#### PROBLEM TO WORK ON
Copy every item below word for word, but leave out the pictures.

++++++++

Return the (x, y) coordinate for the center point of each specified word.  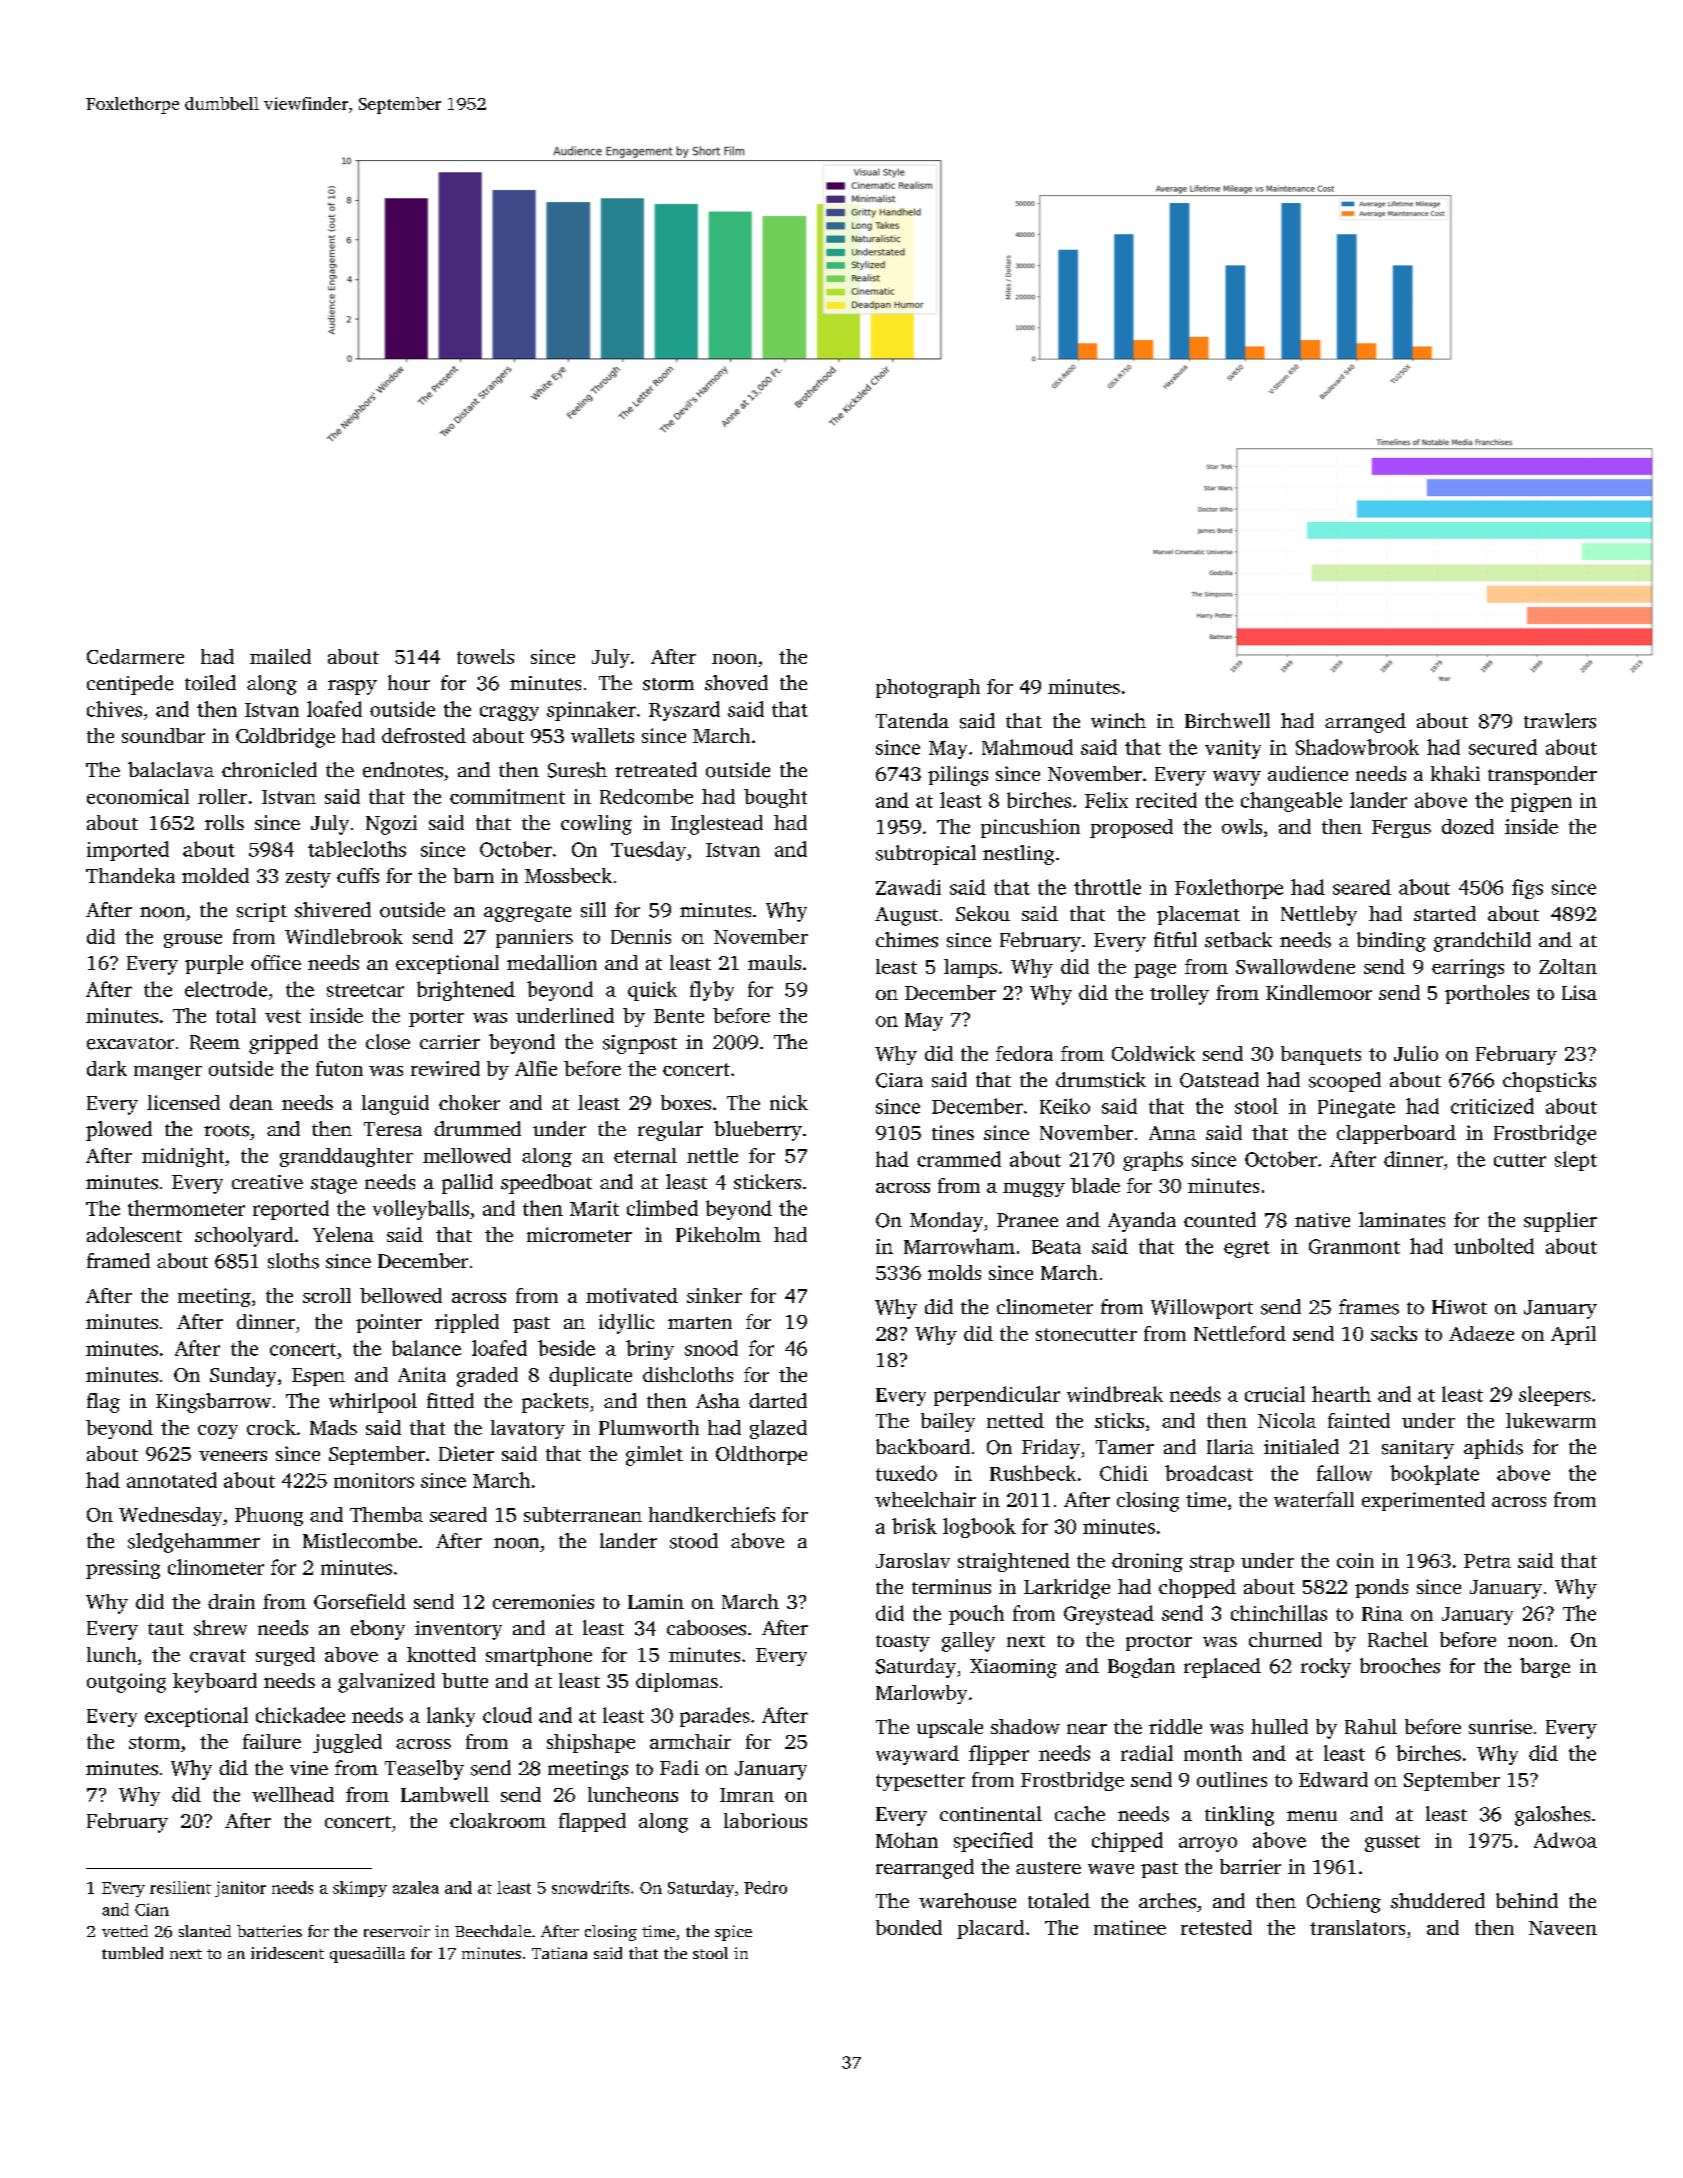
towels (485, 656)
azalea (416, 1887)
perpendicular (997, 1396)
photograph (928, 688)
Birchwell (1227, 720)
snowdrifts (590, 1887)
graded (487, 1377)
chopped (1197, 1588)
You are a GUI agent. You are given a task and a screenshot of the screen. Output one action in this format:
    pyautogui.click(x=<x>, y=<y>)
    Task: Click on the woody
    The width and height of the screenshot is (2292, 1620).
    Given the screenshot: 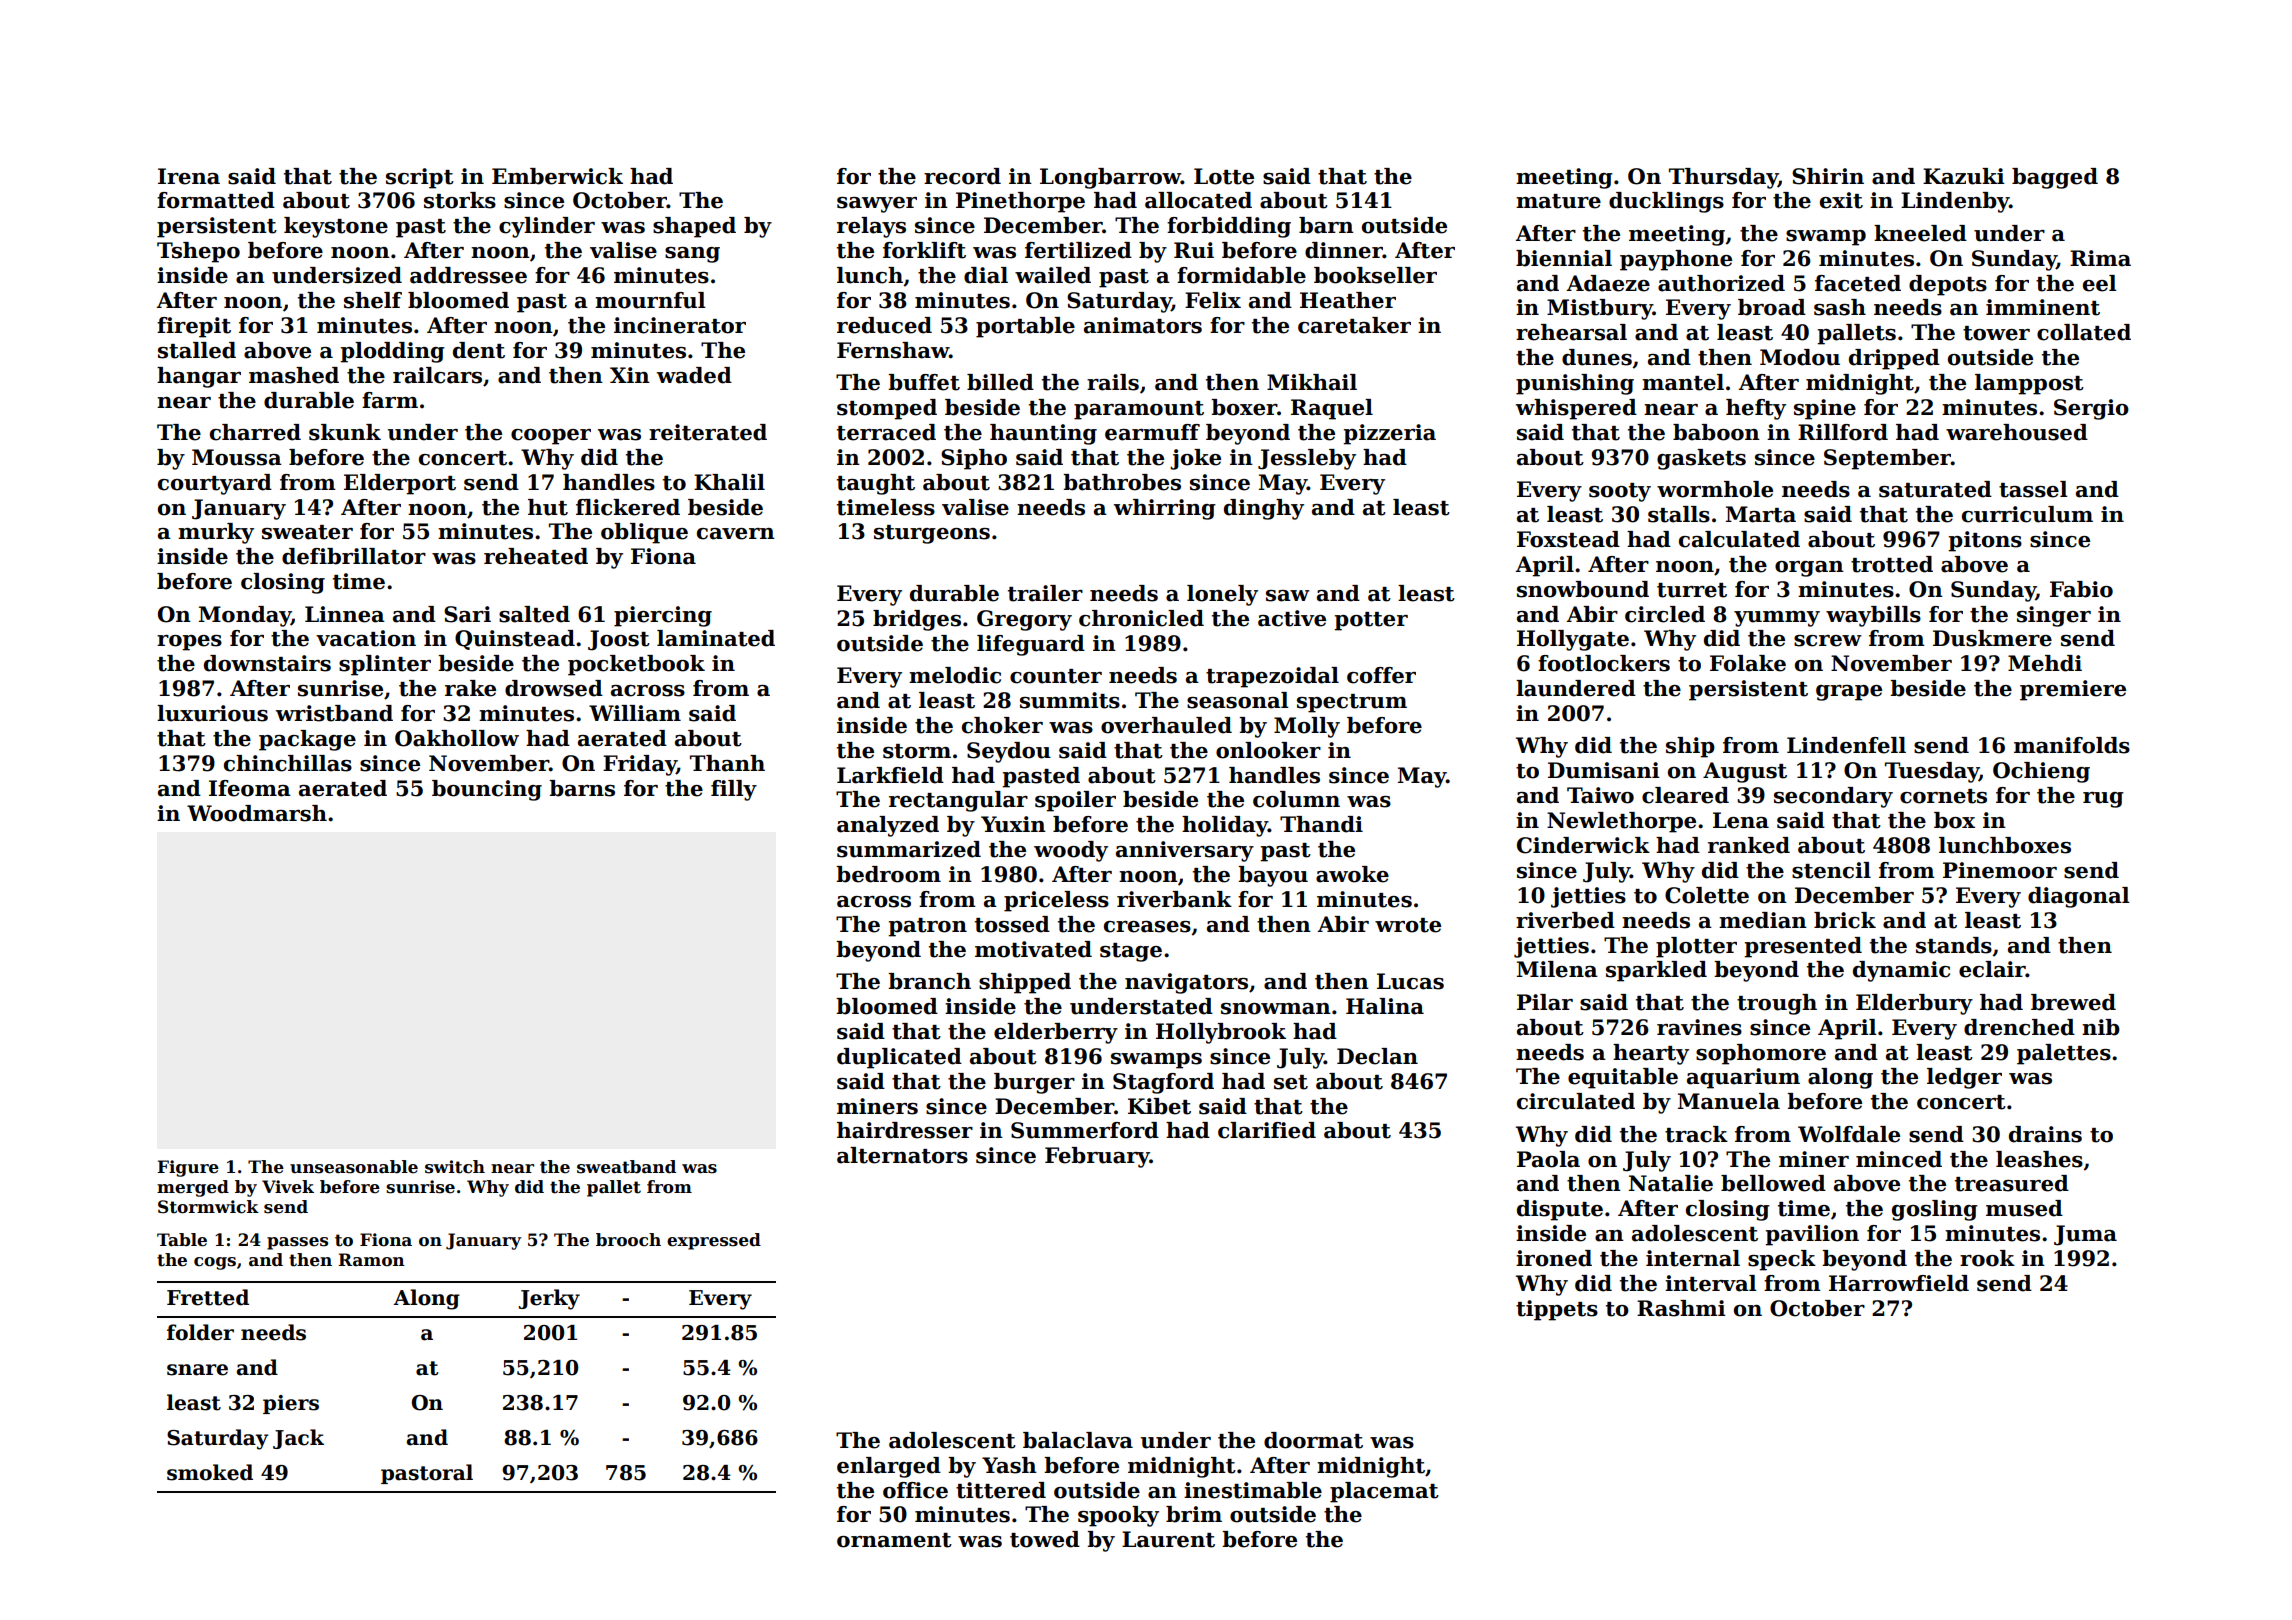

++++++++

#### WRITTEN SOLUTION
Return the (x, y) coordinate for the center point of each specified word.  
towels (485, 656)
azalea (416, 1887)
perpendicular (997, 1396)
photograph (928, 688)
Birchwell (1227, 720)
snowdrifts (590, 1887)
graded (487, 1377)
chopped (1197, 1588)
You are a GUI agent. You are given a task and a screenshot of the screen. Output one action in this format:
    pyautogui.click(x=<x>, y=<y>)
    Task: Click on the woody
    The width and height of the screenshot is (2292, 1620).
    Given the screenshot: 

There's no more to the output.